- [Provided records]:
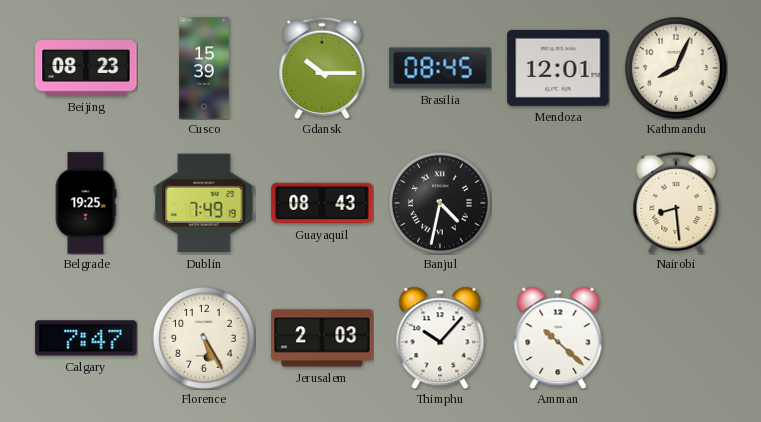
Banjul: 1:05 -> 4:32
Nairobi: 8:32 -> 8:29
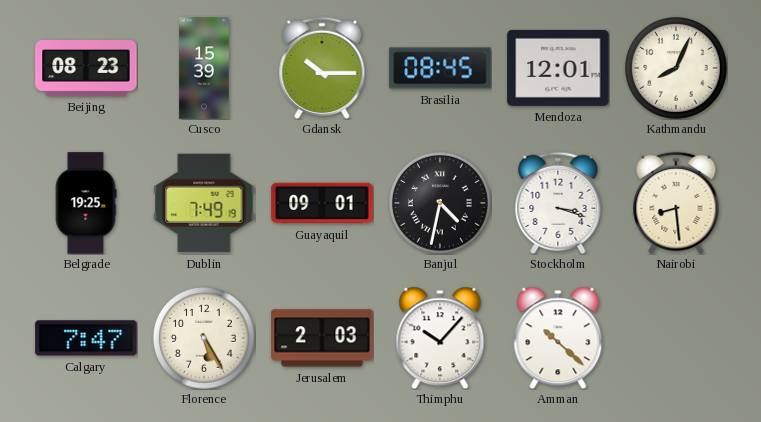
Guayaquil: 08:43 -> 09:01
Stockholm: none -> 3:18
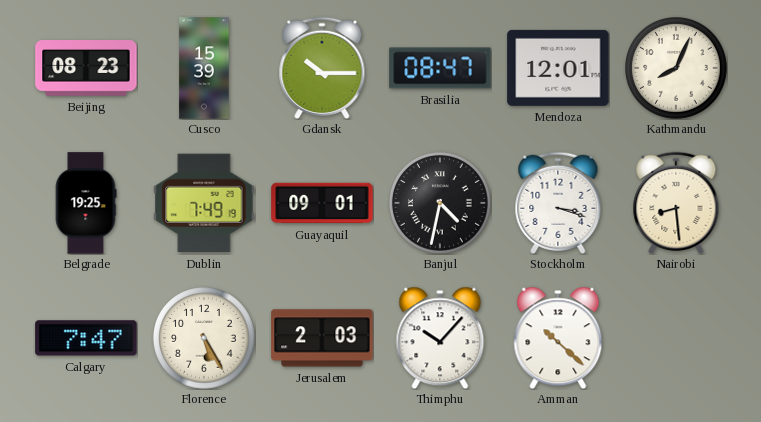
Brasilia: 08:45 -> 08:47
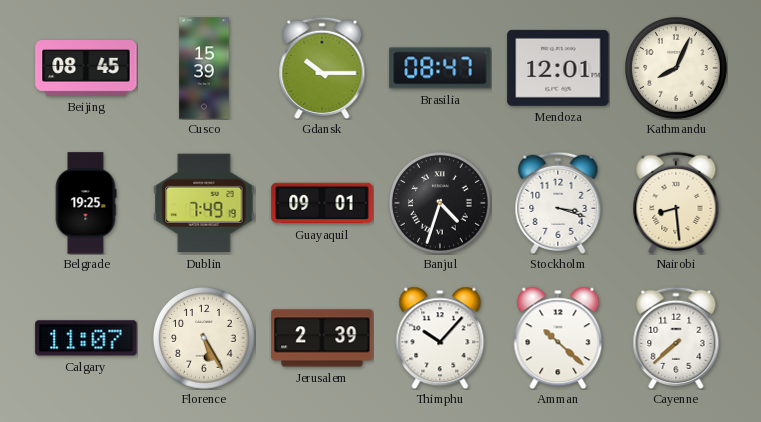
Beijing: 08:23 -> 08:45
Banjul: 4:32 -> 4:33
Calgary: 7:47 -> 11:07
Jerusalem: 2:03 -> 2:39
Cayenne: none -> 7:38
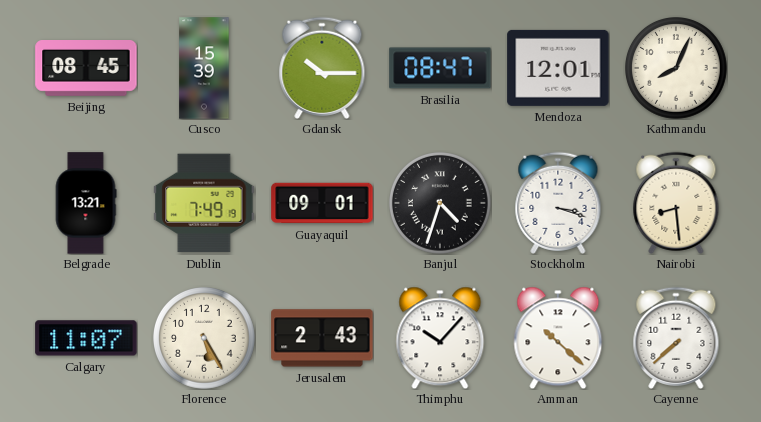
Belgrade: 19:25 -> 13:21
Jerusalem: 2:39 -> 2:43
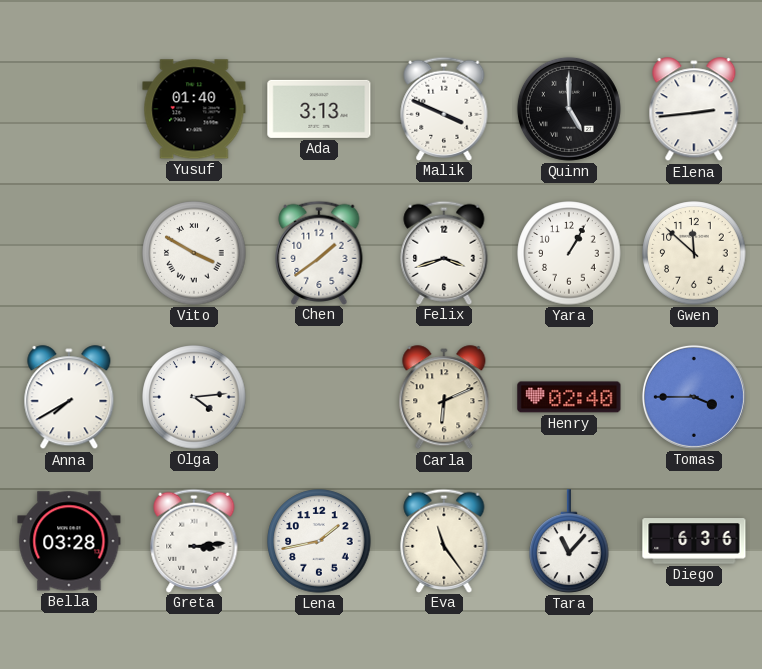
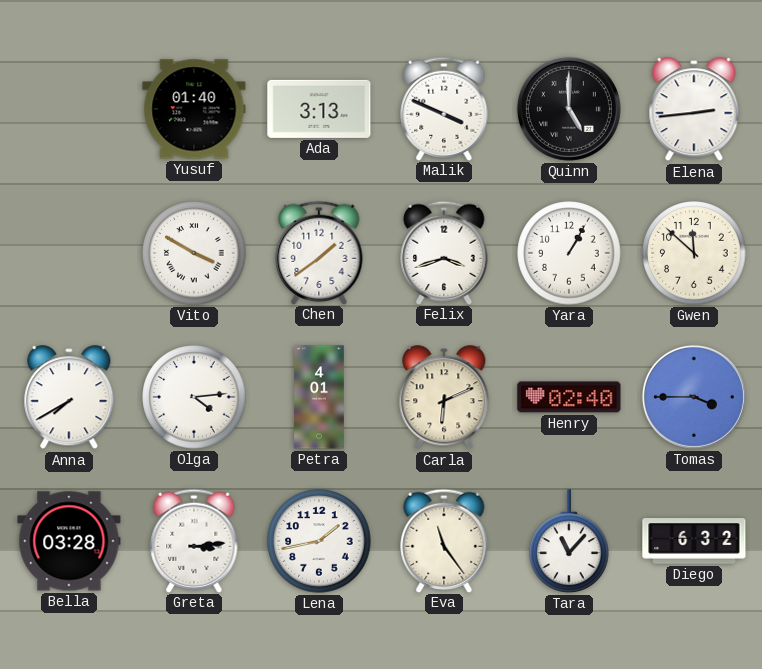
Petra: none -> 4:01
Diego: 6:36 -> 6:32
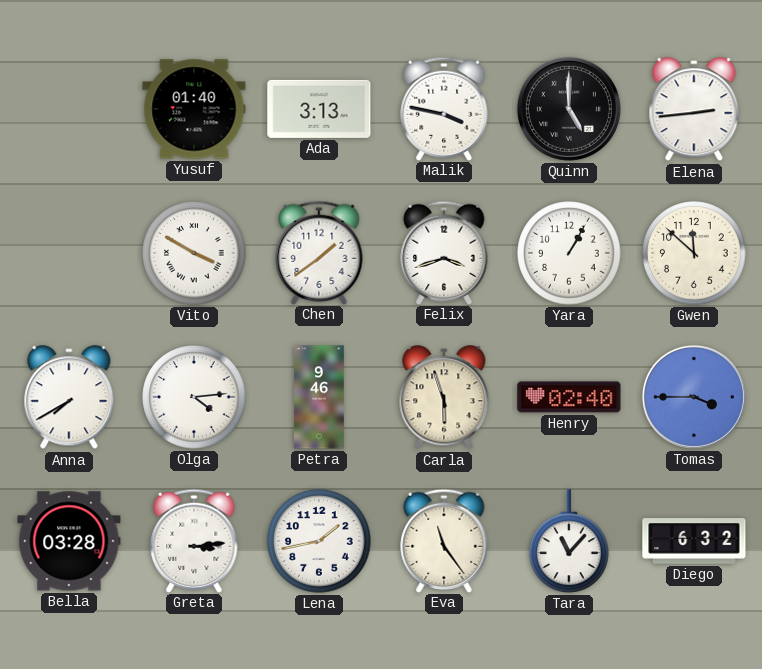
Malik: 3:49 -> 3:47
Petra: 4:01 -> 9:46
Carla: 6:11 -> 5:57
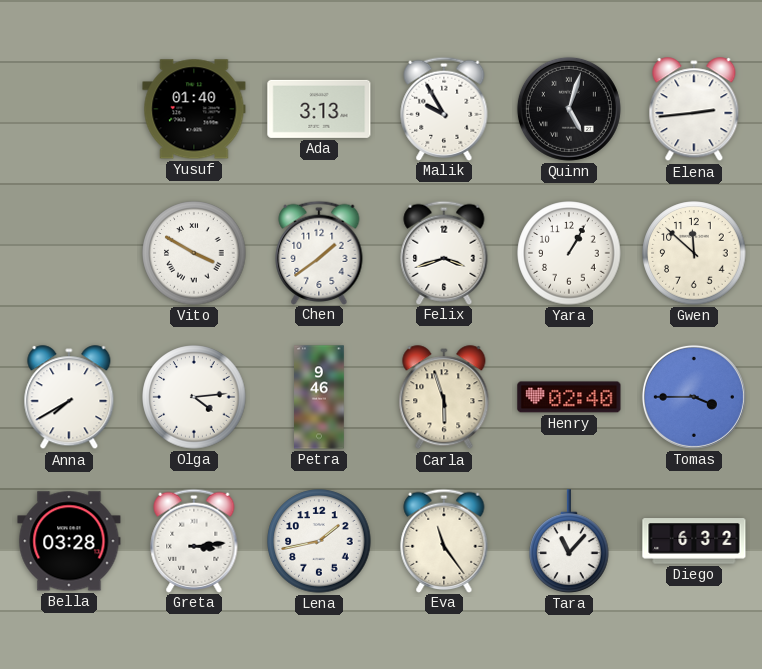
Malik: 3:47 -> 9:55
Quinn: 5:00 -> 5:03
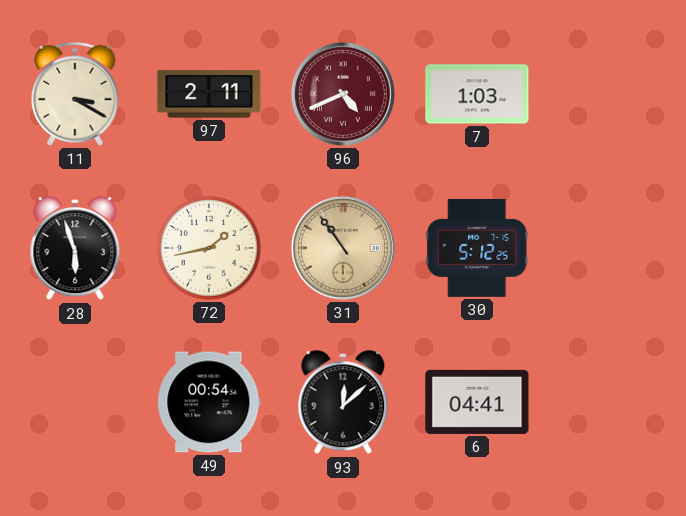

- [What the exercise asks]: Can you update the stretch from the line containing "Guayaquil: 08:43 -> 09:01" through the end of the entries, replacing "none" with "blank" and changing nothing else? Leave the pictures out of your answer.

- [Written reply]:
Guayaquil: 08:43 -> 09:01
Stockholm: blank -> 3:18
Brasilia: 08:45 -> 08:47
Beijing: 08:23 -> 08:45
Banjul: 4:32 -> 4:33
Calgary: 7:47 -> 11:07
Jerusalem: 2:03 -> 2:39
Cayenne: blank -> 7:38
Belgrade: 19:25 -> 13:21
Jerusalem: 2:39 -> 2:43
Petra: blank -> 4:01
Diego: 6:36 -> 6:32
Malik: 3:49 -> 3:47
Petra: 4:01 -> 9:46
Carla: 6:11 -> 5:57
Malik: 3:47 -> 9:55
Quinn: 5:00 -> 5:03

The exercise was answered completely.